===== RECORDS PROVIDED
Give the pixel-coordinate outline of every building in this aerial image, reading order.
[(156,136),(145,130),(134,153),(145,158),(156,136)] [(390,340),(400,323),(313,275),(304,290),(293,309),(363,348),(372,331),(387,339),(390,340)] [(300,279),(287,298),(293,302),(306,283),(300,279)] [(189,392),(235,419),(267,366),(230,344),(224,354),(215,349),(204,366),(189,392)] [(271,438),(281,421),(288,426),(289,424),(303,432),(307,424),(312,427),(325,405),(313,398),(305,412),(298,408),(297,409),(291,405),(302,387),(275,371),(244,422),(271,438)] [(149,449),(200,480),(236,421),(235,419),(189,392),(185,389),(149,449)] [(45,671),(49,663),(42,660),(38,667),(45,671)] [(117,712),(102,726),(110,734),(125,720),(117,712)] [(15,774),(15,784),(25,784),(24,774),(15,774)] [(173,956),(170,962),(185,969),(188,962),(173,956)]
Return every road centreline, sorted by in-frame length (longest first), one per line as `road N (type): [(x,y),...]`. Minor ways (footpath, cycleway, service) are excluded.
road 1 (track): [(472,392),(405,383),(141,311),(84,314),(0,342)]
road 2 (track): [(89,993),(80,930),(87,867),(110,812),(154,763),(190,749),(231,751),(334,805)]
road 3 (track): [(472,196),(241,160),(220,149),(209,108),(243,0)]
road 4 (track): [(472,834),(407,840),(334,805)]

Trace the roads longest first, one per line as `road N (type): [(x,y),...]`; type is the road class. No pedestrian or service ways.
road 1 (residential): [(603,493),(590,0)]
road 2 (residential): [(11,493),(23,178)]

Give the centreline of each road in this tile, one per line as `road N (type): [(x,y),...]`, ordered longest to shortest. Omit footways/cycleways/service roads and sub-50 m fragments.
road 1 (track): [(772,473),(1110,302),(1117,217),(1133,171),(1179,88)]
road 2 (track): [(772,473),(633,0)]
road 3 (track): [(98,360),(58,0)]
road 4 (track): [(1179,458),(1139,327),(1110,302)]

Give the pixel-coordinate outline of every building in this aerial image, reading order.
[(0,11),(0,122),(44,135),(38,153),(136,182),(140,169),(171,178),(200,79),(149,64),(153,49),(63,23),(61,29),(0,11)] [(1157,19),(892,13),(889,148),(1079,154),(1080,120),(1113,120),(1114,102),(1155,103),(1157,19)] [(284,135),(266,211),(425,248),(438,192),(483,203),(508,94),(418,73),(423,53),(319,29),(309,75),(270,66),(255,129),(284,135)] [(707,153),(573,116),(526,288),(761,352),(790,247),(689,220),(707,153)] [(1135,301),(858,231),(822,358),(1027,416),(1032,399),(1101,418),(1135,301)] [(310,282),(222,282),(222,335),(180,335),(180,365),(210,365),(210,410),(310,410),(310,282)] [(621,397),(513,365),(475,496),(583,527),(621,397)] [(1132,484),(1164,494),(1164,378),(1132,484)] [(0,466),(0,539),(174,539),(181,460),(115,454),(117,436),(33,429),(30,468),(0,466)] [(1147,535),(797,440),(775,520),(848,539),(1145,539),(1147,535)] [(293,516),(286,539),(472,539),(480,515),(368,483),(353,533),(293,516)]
==========
YOUR OBJECTIVE –
Output a faithful copy of every entry, keeping each line as written.

OUTPUT –
Give the pixel-coordinate outline of every building in this aerial image, reading order.
[(156,136),(145,130),(134,153),(145,158),(156,136)] [(390,340),(400,323),(313,275),(304,290),(293,309),(363,348),(372,331),(387,339),(390,340)] [(300,279),(287,298),(293,302),(306,283),(300,279)] [(189,392),(235,419),(267,366),(230,344),(224,354),(215,349),(204,366),(189,392)] [(271,438),(281,421),(288,426),(289,424),(303,432),(307,424),(312,427),(325,405),(313,398),(305,412),(298,408),(297,409),(291,405),(302,387),(275,371),(244,422),(271,438)] [(149,449),(200,480),(236,421),(235,419),(189,392),(185,389),(149,449)] [(45,671),(49,663),(42,660),(38,667),(45,671)] [(117,712),(102,726),(110,734),(125,720),(117,712)] [(15,774),(15,784),(25,784),(24,774),(15,774)] [(173,956),(170,962),(185,969),(188,962),(173,956)]
Return every road centreline, sorted by in-frame length (longest first), one per line as `road N (type): [(x,y),...]`. Minor ways (footpath, cycleway, service) are excluded.
road 1 (track): [(472,392),(405,383),(141,311),(84,314),(0,342)]
road 2 (track): [(89,993),(80,930),(87,867),(110,812),(154,763),(190,749),(231,751),(334,805)]
road 3 (track): [(472,196),(241,160),(220,149),(209,108),(243,0)]
road 4 (track): [(472,834),(407,840),(334,805)]

Trace the roads longest first, one per line as `road N (type): [(x,y),...]`; type is the road class. No pedestrian or service ways.
road 1 (residential): [(603,493),(590,0)]
road 2 (residential): [(11,493),(23,178)]

Give the centreline of each road in this tile, one per line as `road N (type): [(x,y),...]`, ordered longest to shortest. Omit footways/cycleways/service roads and sub-50 m fragments.
road 1 (track): [(772,473),(1110,302),(1117,217),(1133,171),(1179,88)]
road 2 (track): [(772,473),(633,0)]
road 3 (track): [(98,360),(58,0)]
road 4 (track): [(1179,458),(1139,327),(1110,302)]

Give the pixel-coordinate outline of every building in this aerial image, reading order.
[(0,11),(0,122),(44,135),(38,153),(136,182),(140,169),(171,178),(200,79),(149,64),(153,49),(63,23),(61,29),(0,11)] [(1157,19),(892,13),(889,148),(1079,154),(1080,120),(1113,120),(1114,102),(1155,103),(1157,19)] [(284,135),(266,211),(425,248),(438,192),(483,203),(508,94),(418,73),(423,53),(319,29),(309,75),(270,66),(255,129),(284,135)] [(707,153),(573,116),(526,288),(761,352),(790,247),(689,220),(707,153)] [(1135,301),(858,231),(822,358),(1027,416),(1032,399),(1101,418),(1135,301)] [(310,282),(222,282),(222,335),(180,335),(180,365),(210,365),(210,410),(310,410),(310,282)] [(621,397),(513,365),(475,496),(583,527),(621,397)] [(1132,484),(1164,494),(1164,378),(1132,484)] [(0,466),(0,539),(174,539),(181,460),(115,454),(117,436),(33,429),(30,468),(0,466)] [(1147,535),(797,440),(775,520),(848,539),(1145,539),(1147,535)] [(293,516),(286,539),(472,539),(480,515),(368,483),(353,533),(293,516)]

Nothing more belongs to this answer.